*Extracted information*.
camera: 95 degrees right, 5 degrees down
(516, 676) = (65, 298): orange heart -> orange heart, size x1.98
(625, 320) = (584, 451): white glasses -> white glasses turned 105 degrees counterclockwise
...
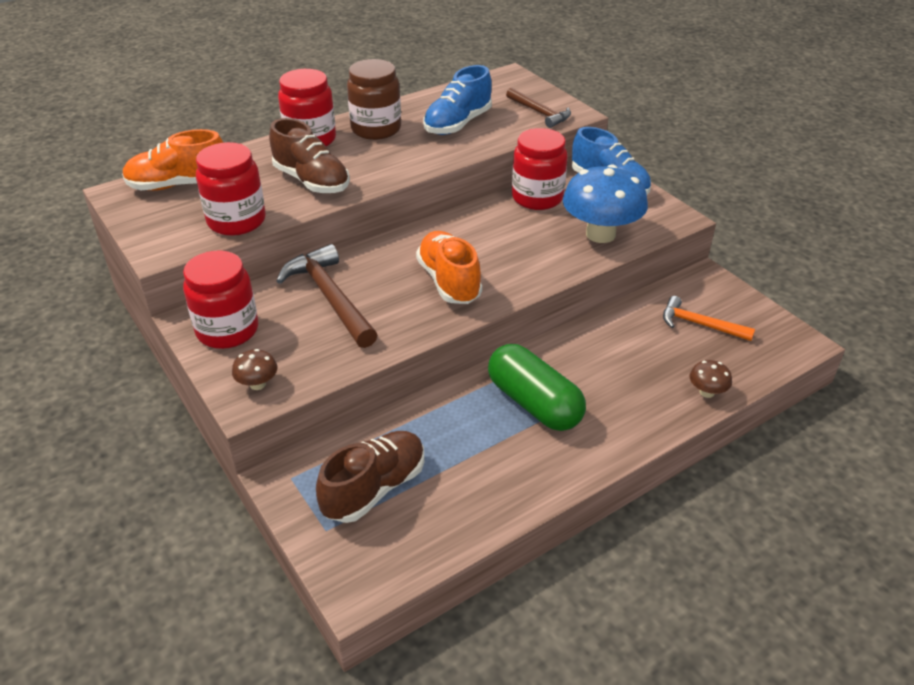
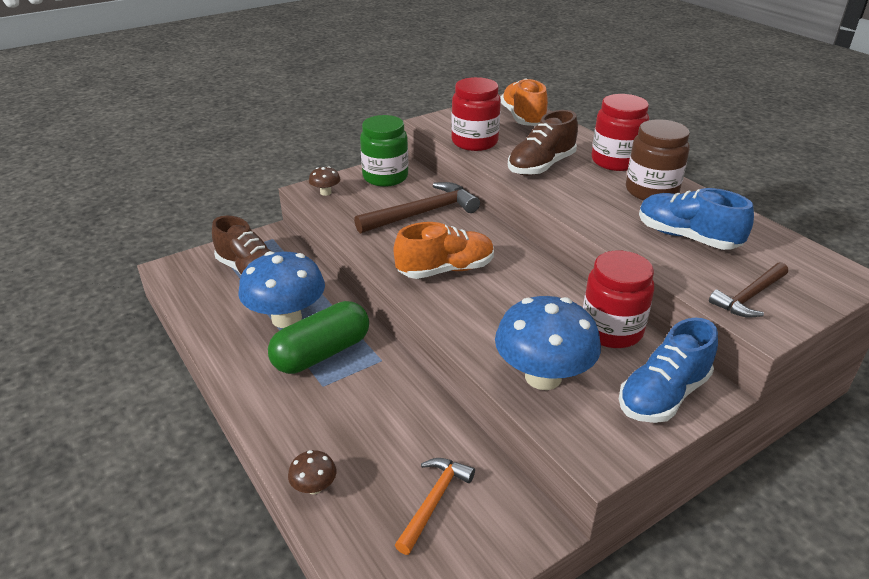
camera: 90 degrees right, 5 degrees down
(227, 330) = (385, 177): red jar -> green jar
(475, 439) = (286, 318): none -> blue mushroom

*Your task*. When the line with "(227, 330) = (385, 177): red jar -> green jar" is reached in the data above, start copying there, and copy each line exactly until the line with "(475, 439) = (286, 318): none" has been copied; copy nothing else.

*Result of this exercise*.
(227, 330) = (385, 177): red jar -> green jar
(475, 439) = (286, 318): none -> blue mushroom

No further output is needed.